Goal of the exercise: Could you output each record below exactly as it stands and leave the pictures out?

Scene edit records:
┄┄┄┄┄┄┄┄┄┄┄┄┄┄┄┄┄┄┄┄
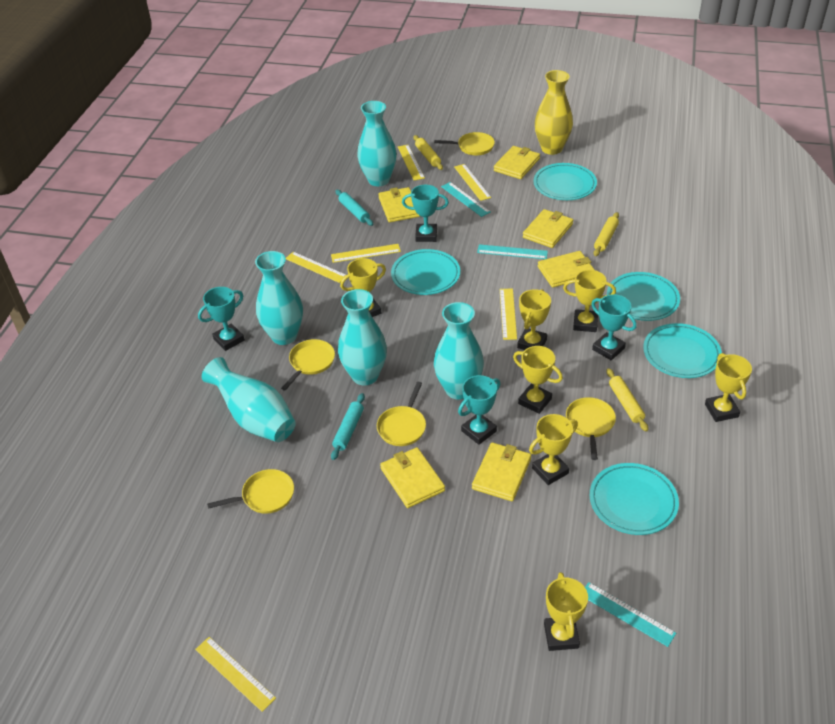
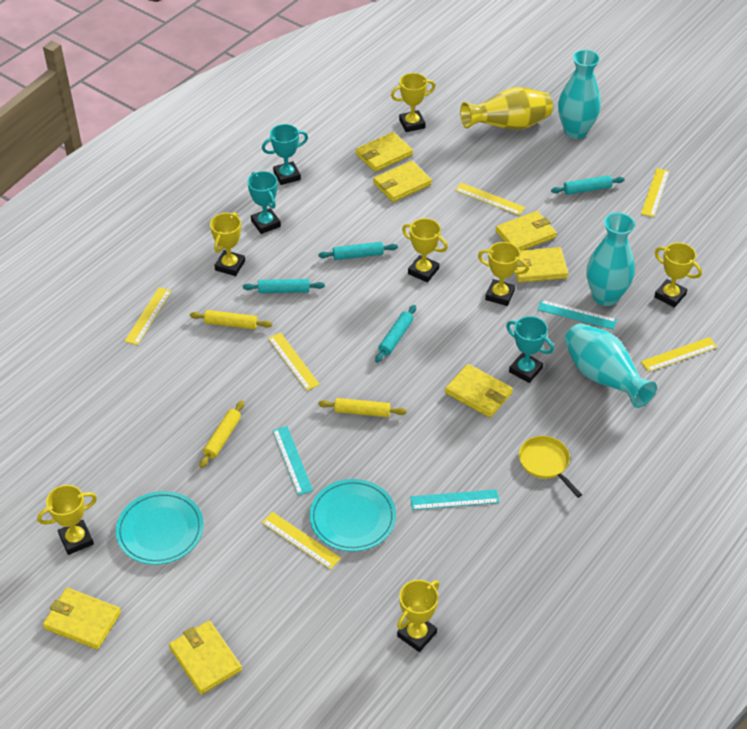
turquoise plate: 5 -> 2
turquoise rolling pin: 2 -> 4
turquoise trophy: 4 -> 3
turquoise vase: 5 -> 3
yellow pan: 5 -> 1
yellow wallet: 6 -> 7

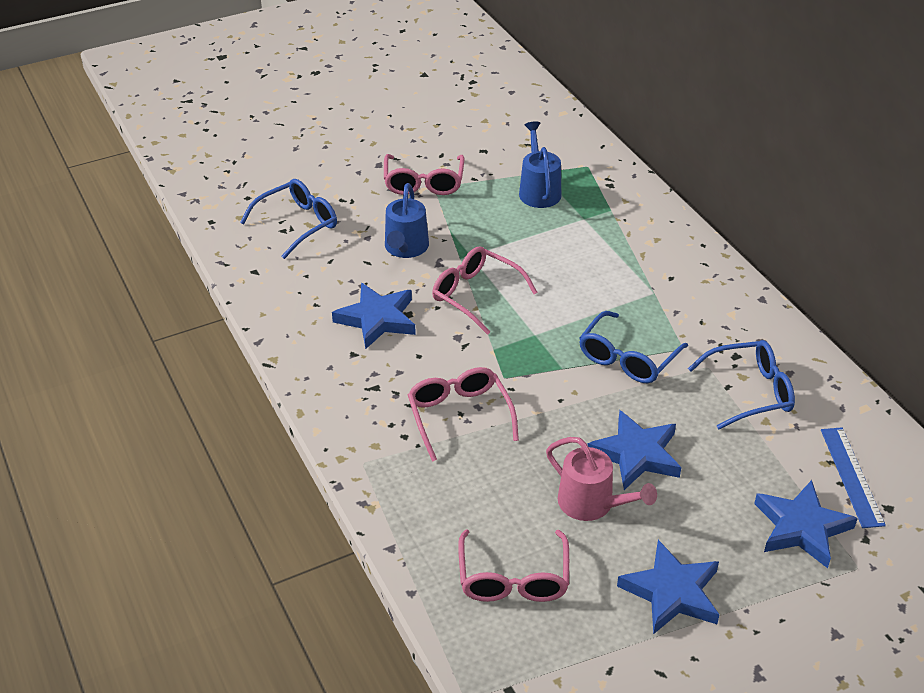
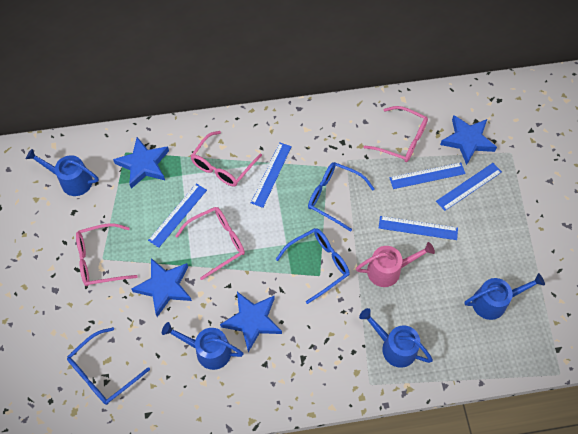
blue ruler: 1 -> 5
blue watering can: 2 -> 4

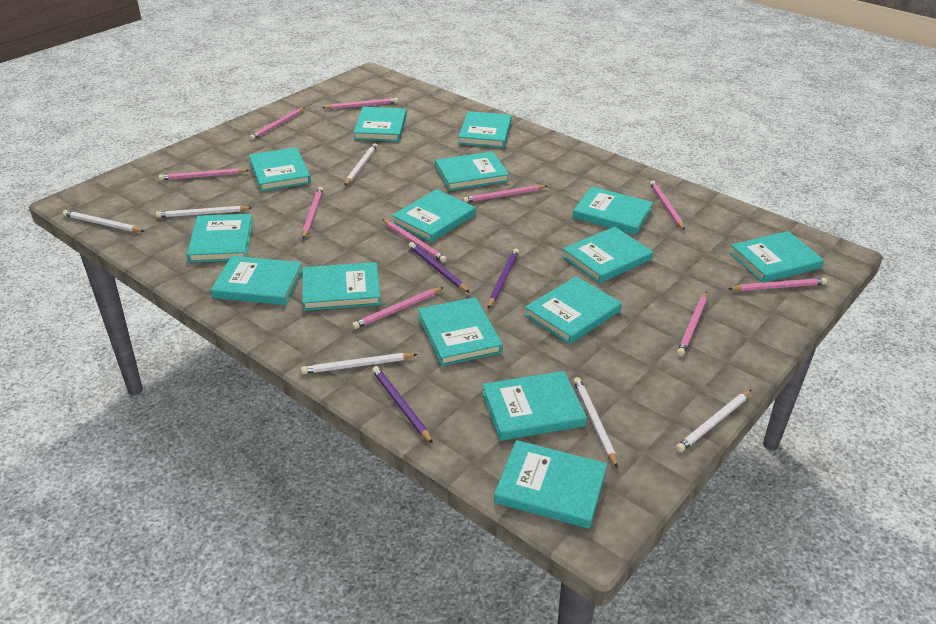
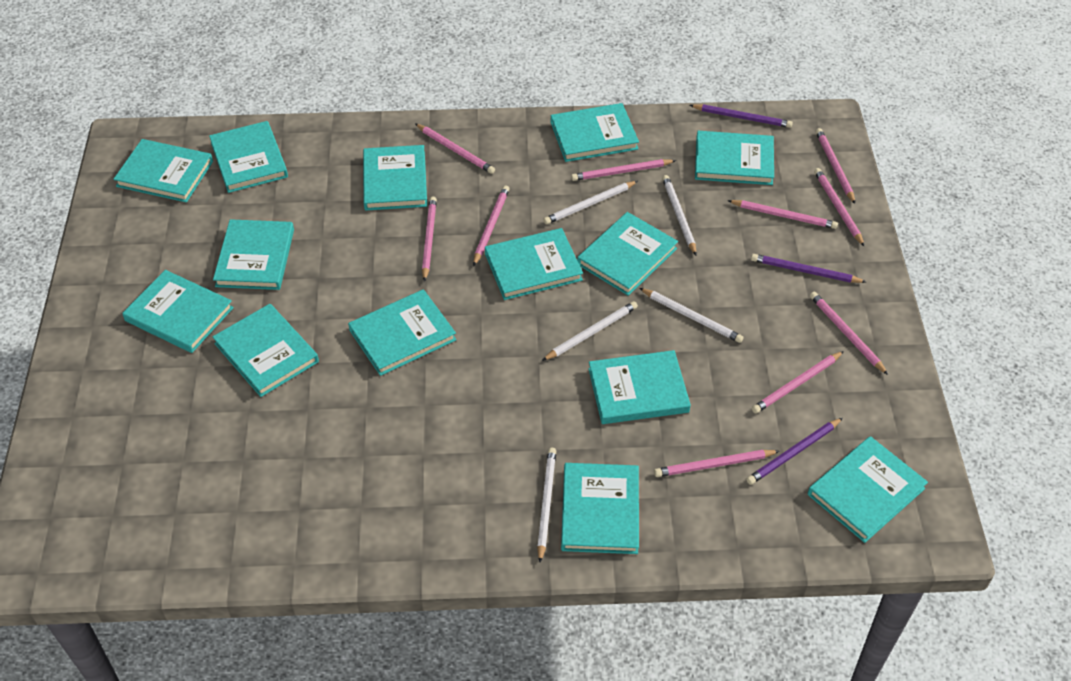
turquoise book: 15 -> 14
white pencil: 6 -> 5

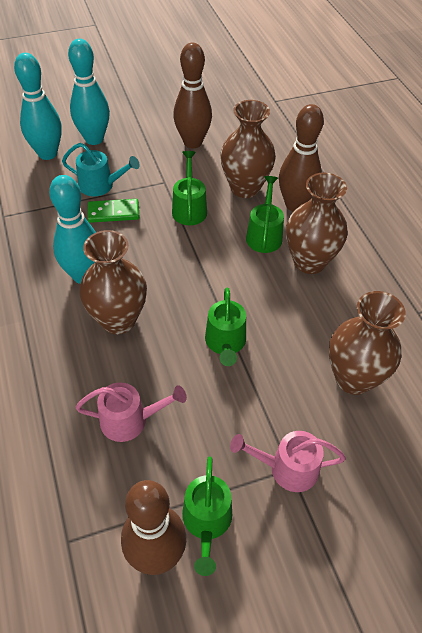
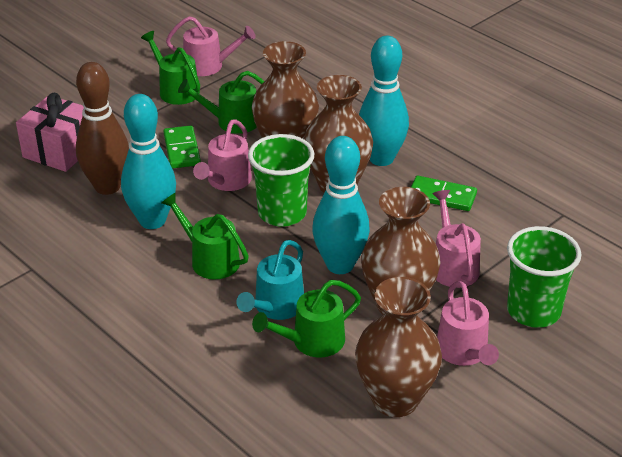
brown bowling pin: 3 -> 1
green cup: 0 -> 2
green domino: 1 -> 2
pink gift: 0 -> 1
pink watering can: 2 -> 4

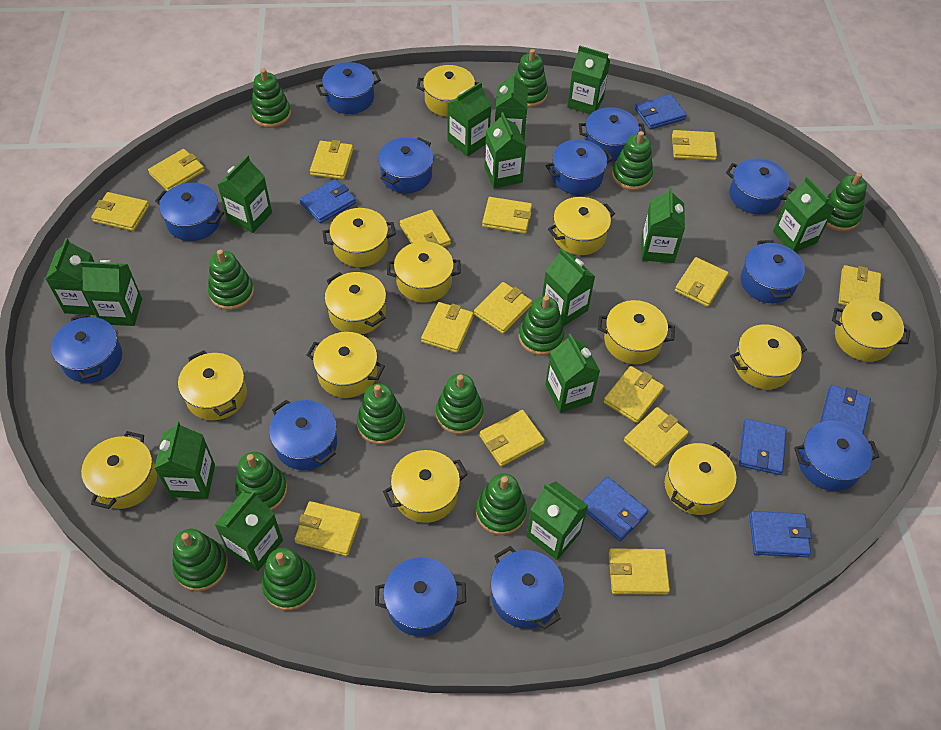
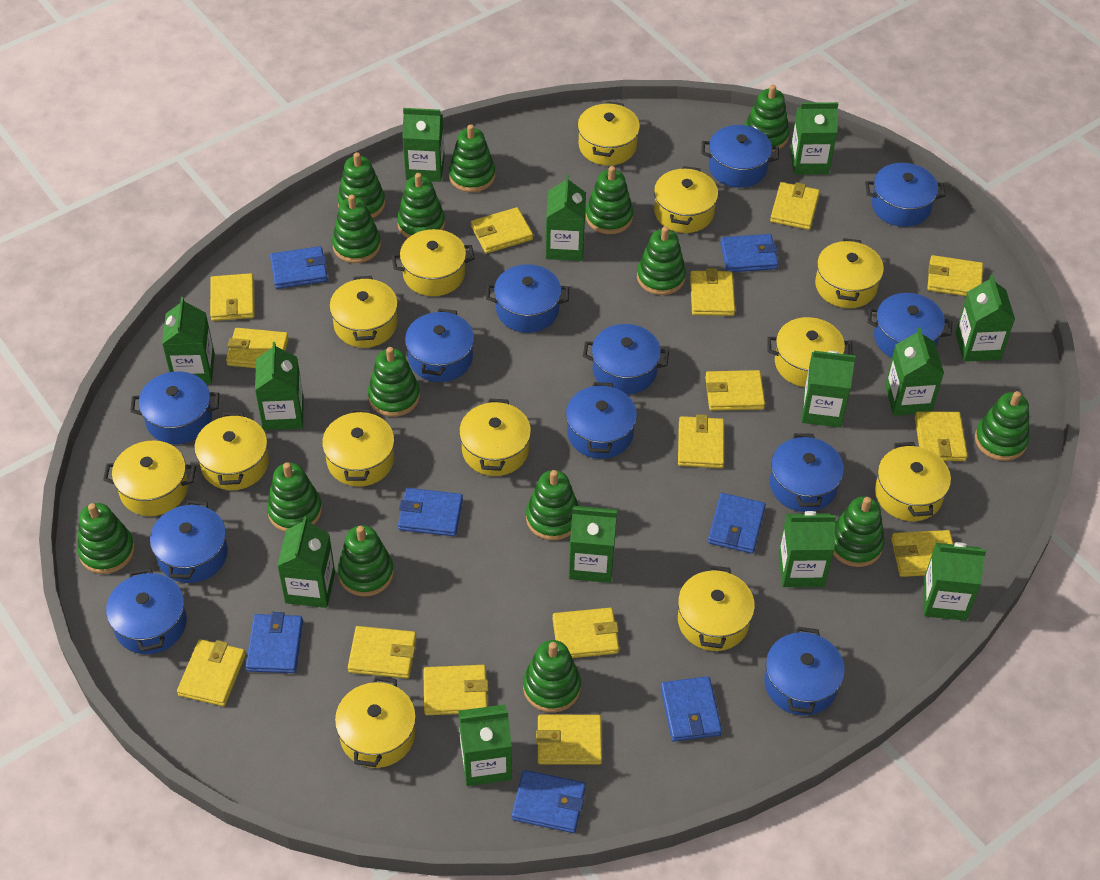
blue wallet: 6 -> 7
green carton: 14 -> 13
green stacking toy: 12 -> 15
┄┄┄┄┄┄┄┄┄┄┄┄┄┄┄┄┄┄┄┄
Response for this exercise:
turquoise plate: 5 -> 2
turquoise rolling pin: 2 -> 4
turquoise trophy: 4 -> 3
turquoise vase: 5 -> 3
yellow pan: 5 -> 1
yellow wallet: 6 -> 7

blue ruler: 1 -> 5
blue watering can: 2 -> 4

turquoise book: 15 -> 14
white pencil: 6 -> 5

brown bowling pin: 3 -> 1
green cup: 0 -> 2
green domino: 1 -> 2
pink gift: 0 -> 1
pink watering can: 2 -> 4

blue wallet: 6 -> 7
green carton: 14 -> 13
green stacking toy: 12 -> 15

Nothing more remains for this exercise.